_What you will do_:
Exactly the lines below starting at the line with "Someone repainted the cone" and ending at the line with "Someone repainted the boat" are wanted, with both ends included. Leave out the pictures and add no other lines.

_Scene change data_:
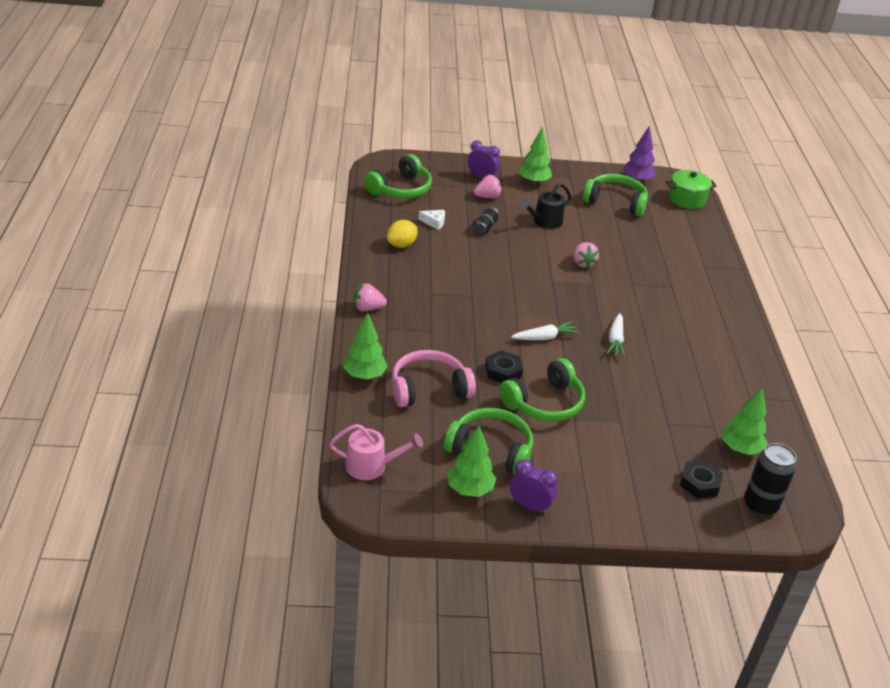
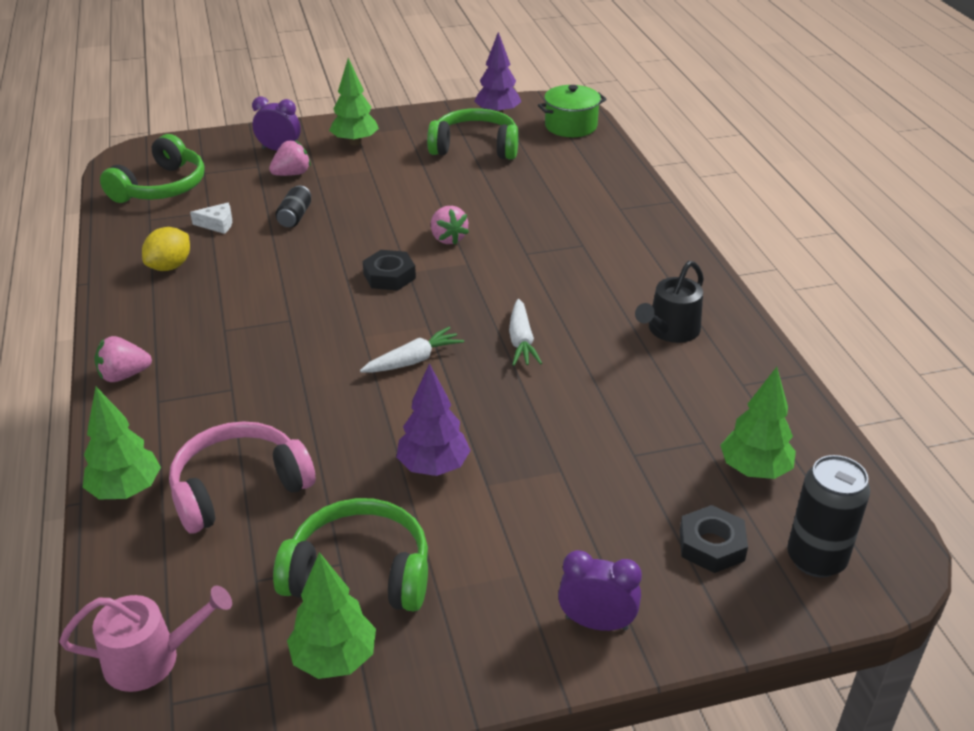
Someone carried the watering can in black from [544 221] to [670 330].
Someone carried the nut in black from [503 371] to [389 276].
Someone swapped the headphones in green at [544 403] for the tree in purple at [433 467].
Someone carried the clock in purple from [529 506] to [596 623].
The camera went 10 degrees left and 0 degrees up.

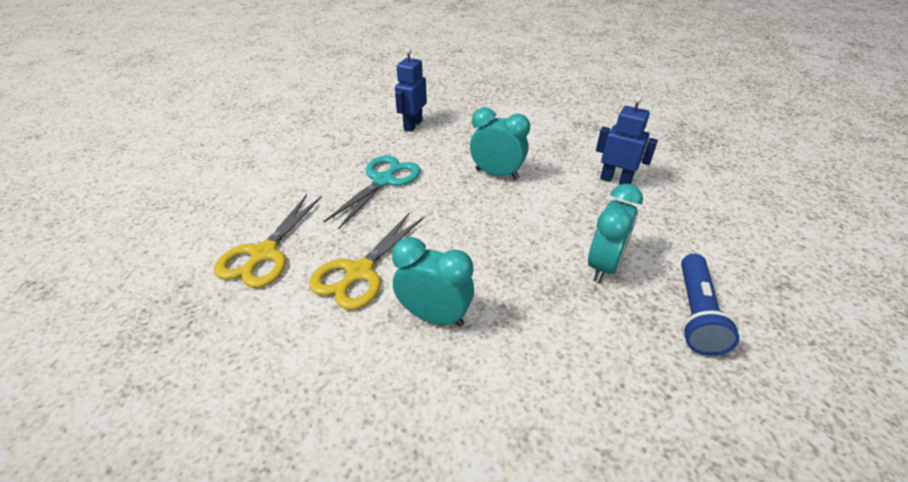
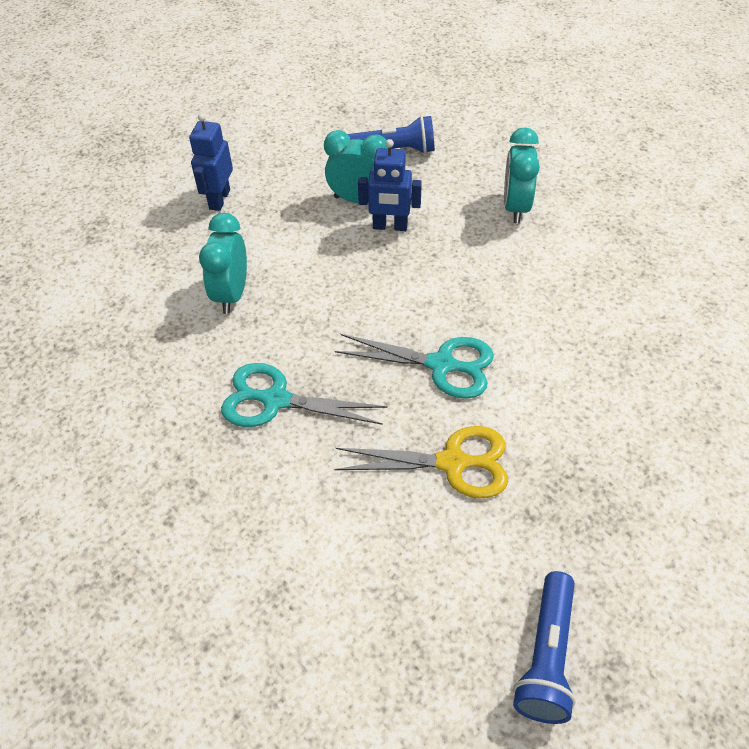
Someone carried the robot in blue from [412 125] to [390 226].
Someone repainted the scissors in yellow at [359 272], which became the scissors in turquoise at [441 365].
Someone carried the clock in turquoise from [434 316] to [516 207].
Someone put down the flashlight in blue at [546 657].
The camera went 105 degrees left and 10 degrees up.

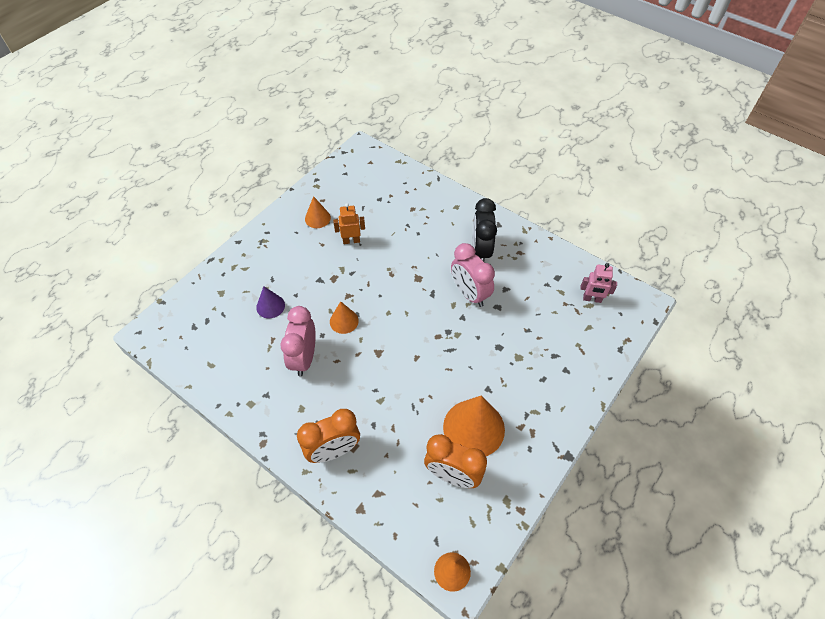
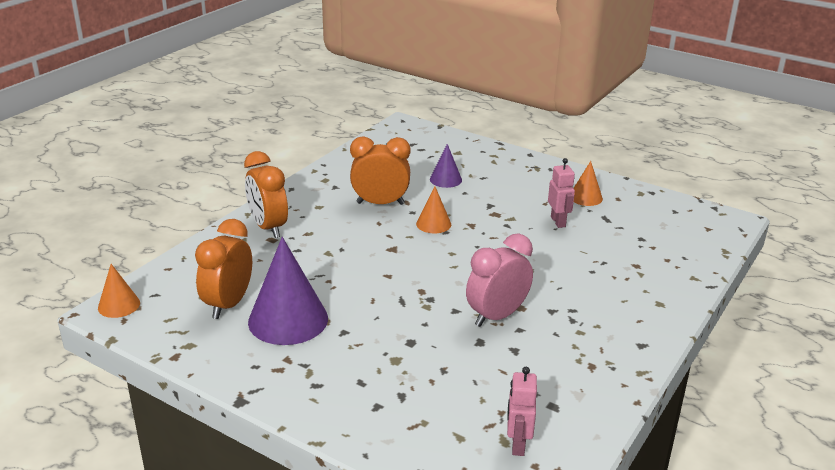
Someone took away the clock in black at [481 251].
Someone repainted the robot in orange at [351 240], which became the robot in pink at [558 222].
Someone repainted the clock in pink at [304 358], which became the clock in orange at [380 203].
Someone repainted the cone in orange at [473 428], which became the cone in purple at [288 320].
The camera went 85 degrees right and 25 degrees down.

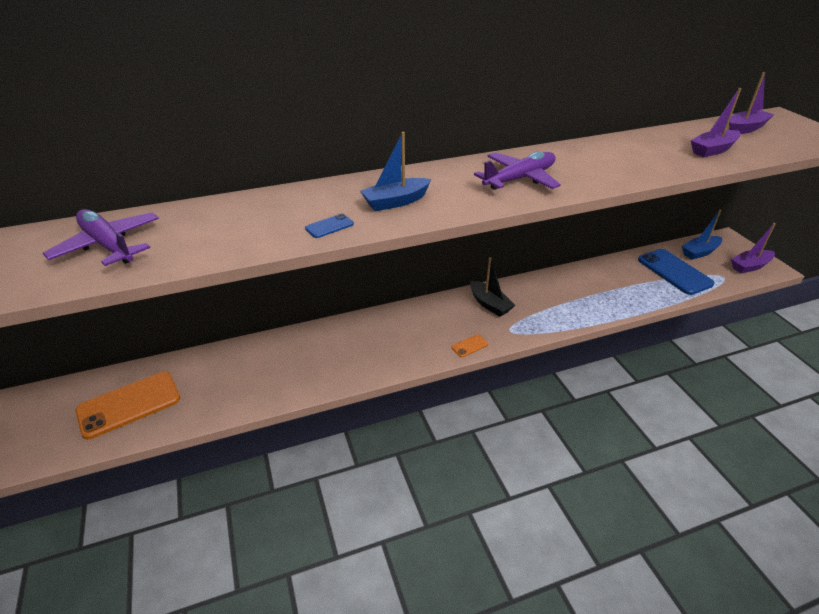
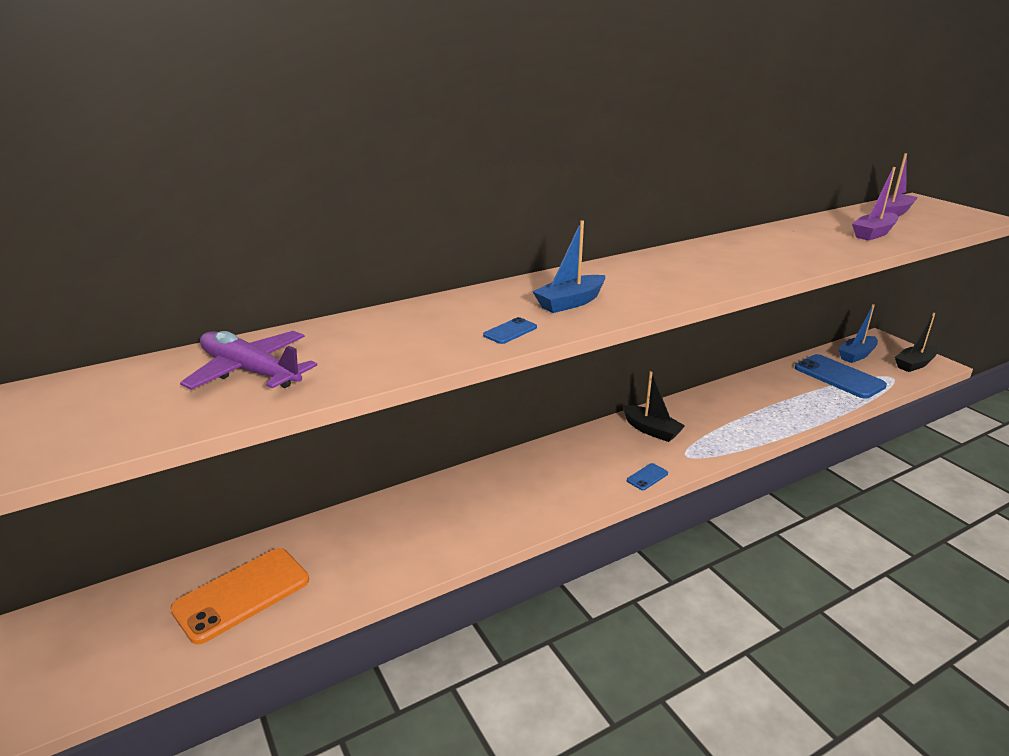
Someone took away the plane in purple at [519 179].
Someone repainted the boat in purple at [750 266], which became the boat in black at [914 364].
Someone repainted the phone in orange at [469 346], which became the phone in blue at [647 477].
The camera went 10 degrees left and 10 degrees down.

_Answer_:
Someone repainted the cone in orange at [473 428], which became the cone in purple at [288 320].
The camera went 85 degrees right and 25 degrees down.

Someone took away the plane in purple at [519 179].
Someone repainted the boat in purple at [750 266], which became the boat in black at [914 364].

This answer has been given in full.